* Directions for this task *
In the copy, include no images. Reproduce the entries exactly.

(Object change listings)
☆ ☆ ☆ ☆ ☆
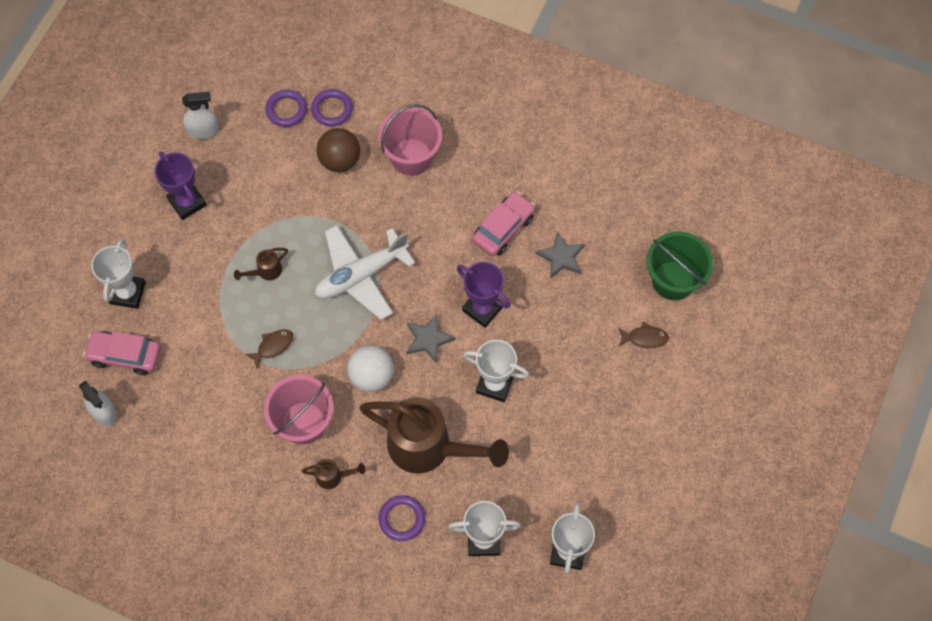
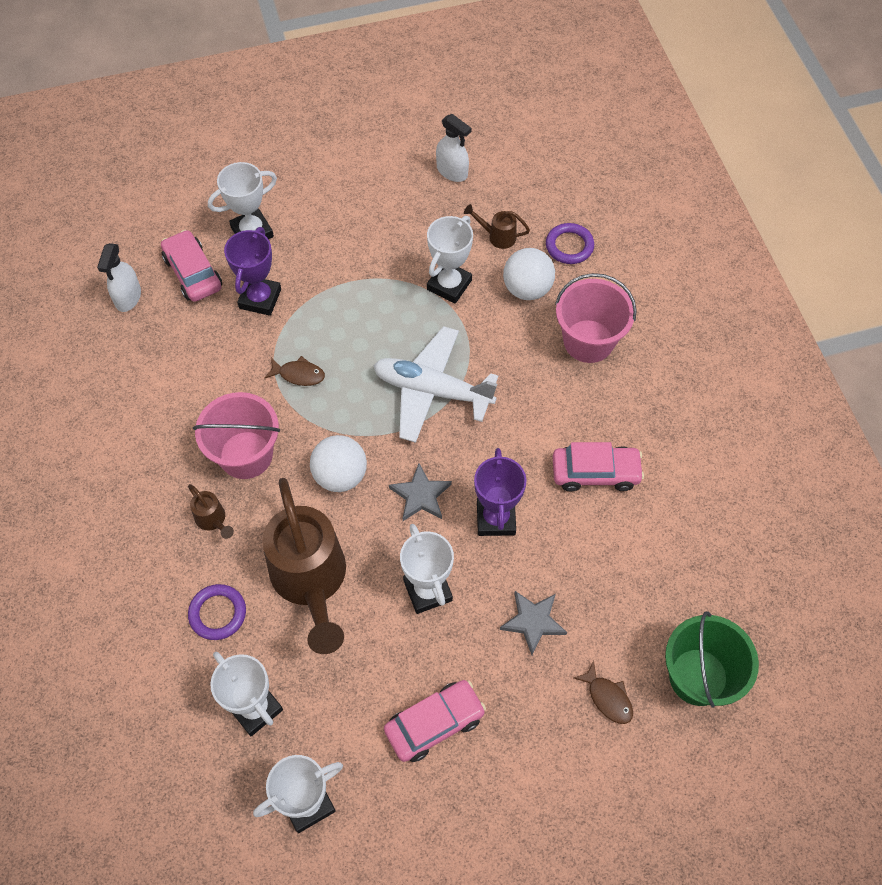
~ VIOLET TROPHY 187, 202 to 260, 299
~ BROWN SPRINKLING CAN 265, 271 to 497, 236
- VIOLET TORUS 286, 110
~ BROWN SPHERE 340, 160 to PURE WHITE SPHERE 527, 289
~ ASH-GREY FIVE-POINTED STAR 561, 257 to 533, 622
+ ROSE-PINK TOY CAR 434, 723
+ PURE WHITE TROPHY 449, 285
☆ ☆ ☆ ☆ ☆
* Result for this task *
~ VIOLET TROPHY 187, 202 to 260, 299
~ BROWN SPRINKLING CAN 265, 271 to 497, 236
- VIOLET TORUS 286, 110
~ BROWN SPHERE 340, 160 to PURE WHITE SPHERE 527, 289
~ ASH-GREY FIVE-POINTED STAR 561, 257 to 533, 622
+ ROSE-PINK TOY CAR 434, 723
+ PURE WHITE TROPHY 449, 285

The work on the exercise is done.